Problem
Copy word for word the line containing "(568, 253) = (439, 173): blue" together with all lines following it to the end of the listing below, without the pictures.

Records shown

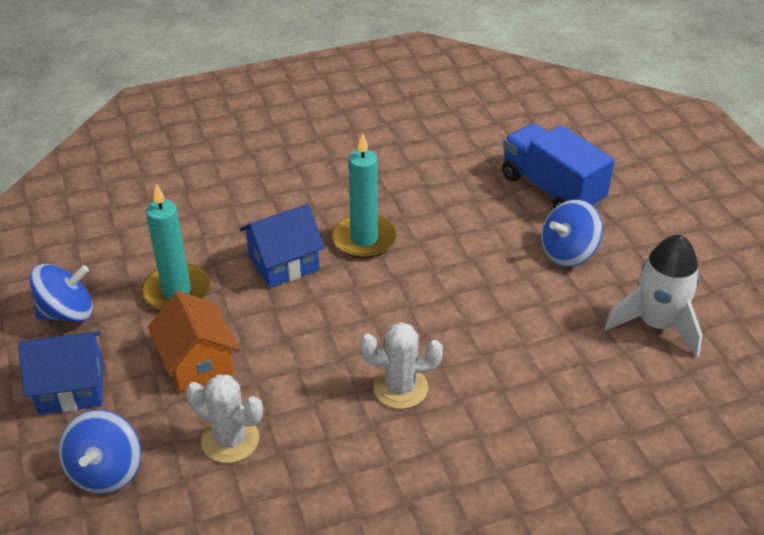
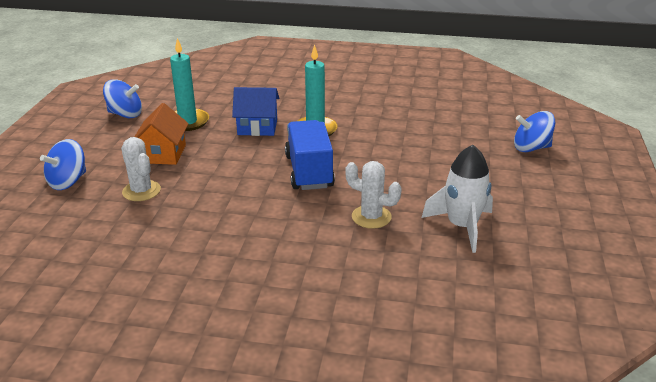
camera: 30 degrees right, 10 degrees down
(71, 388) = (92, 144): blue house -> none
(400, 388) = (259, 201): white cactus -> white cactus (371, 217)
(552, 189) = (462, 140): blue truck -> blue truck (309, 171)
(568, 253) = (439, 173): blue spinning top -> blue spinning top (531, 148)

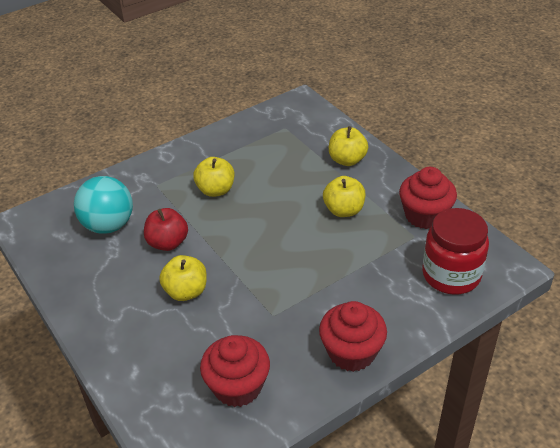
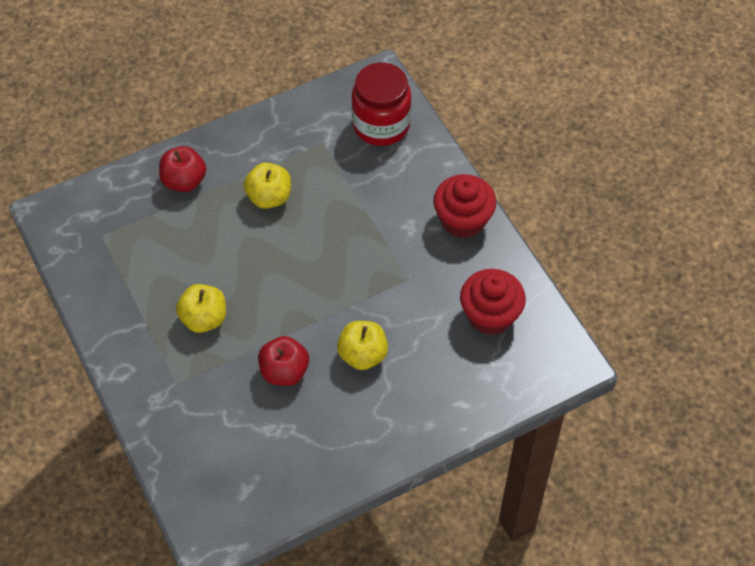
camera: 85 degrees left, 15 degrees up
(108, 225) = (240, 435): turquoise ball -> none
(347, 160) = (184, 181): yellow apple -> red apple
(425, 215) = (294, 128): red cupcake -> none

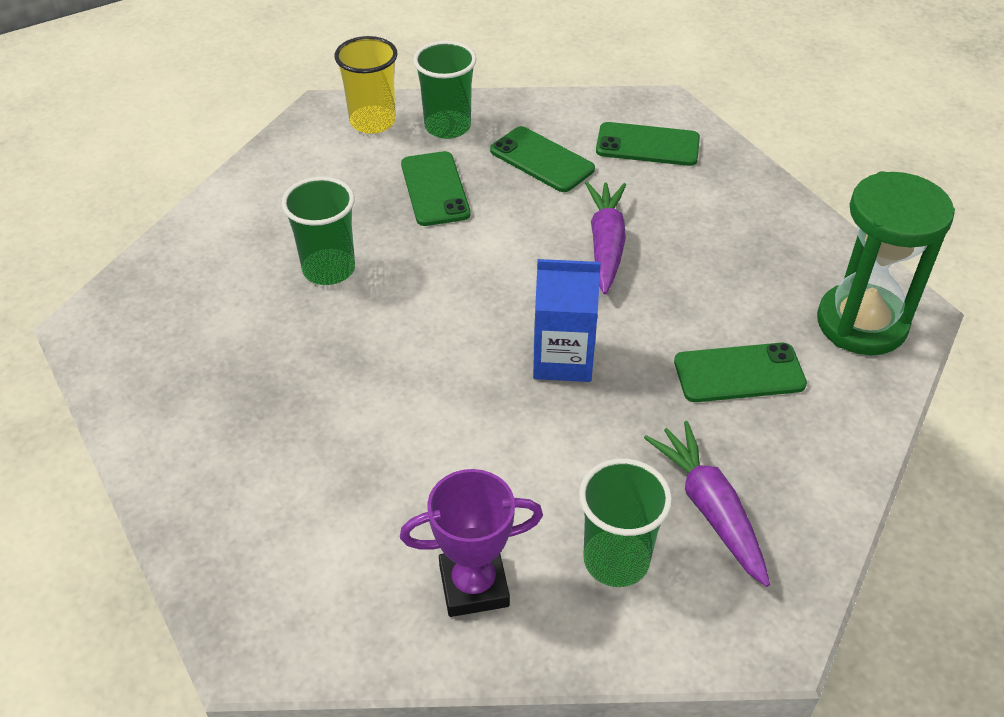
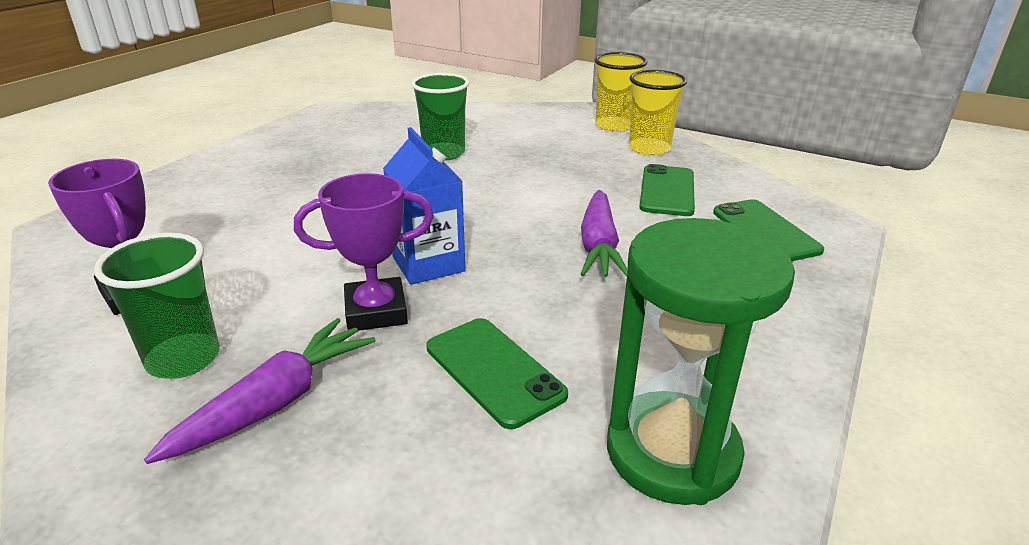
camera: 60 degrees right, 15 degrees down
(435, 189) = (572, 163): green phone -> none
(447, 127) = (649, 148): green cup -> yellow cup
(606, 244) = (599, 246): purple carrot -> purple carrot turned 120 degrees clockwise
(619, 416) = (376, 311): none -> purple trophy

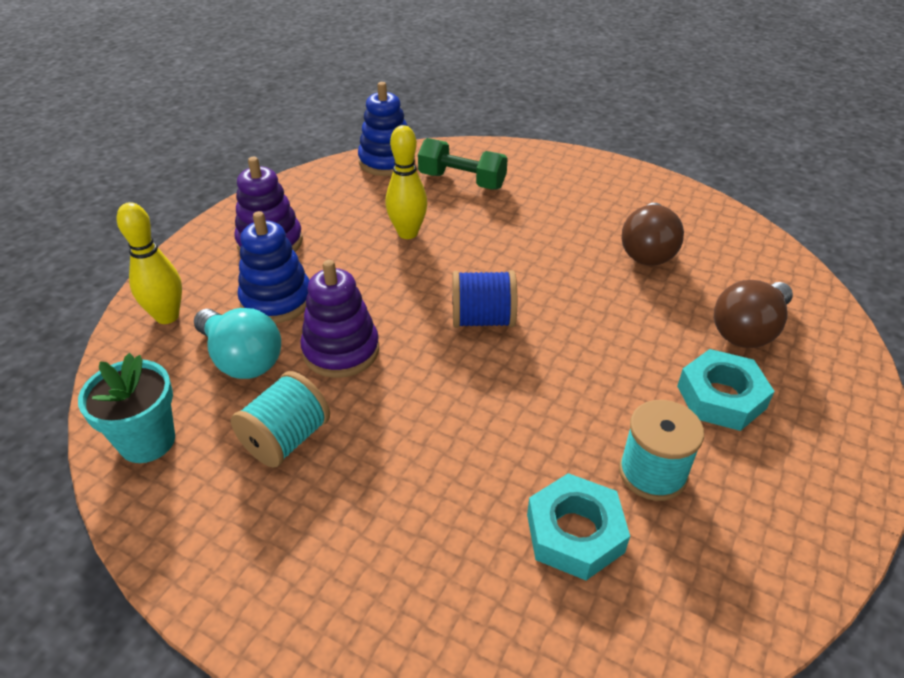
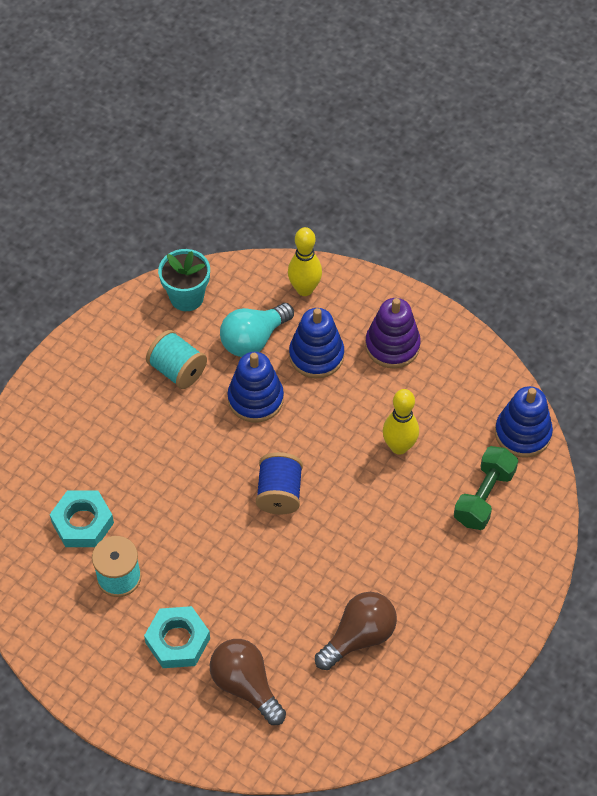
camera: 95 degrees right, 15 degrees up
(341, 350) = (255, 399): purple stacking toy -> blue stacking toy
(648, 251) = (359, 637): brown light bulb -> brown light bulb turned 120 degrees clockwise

Finished task
(568, 253) = (439, 173): blue spinning top -> blue spinning top (531, 148)

camera: 85 degrees left, 15 degrees up
(108, 225) = (240, 435): turquoise ball -> none
(347, 160) = (184, 181): yellow apple -> red apple
(425, 215) = (294, 128): red cupcake -> none

camera: 60 degrees right, 15 degrees down
(435, 189) = (572, 163): green phone -> none
(447, 127) = (649, 148): green cup -> yellow cup
(606, 244) = (599, 246): purple carrot -> purple carrot turned 120 degrees clockwise
(619, 416) = (376, 311): none -> purple trophy

camera: 95 degrees right, 15 degrees up
(341, 350) = (255, 399): purple stacking toy -> blue stacking toy
(648, 251) = (359, 637): brown light bulb -> brown light bulb turned 120 degrees clockwise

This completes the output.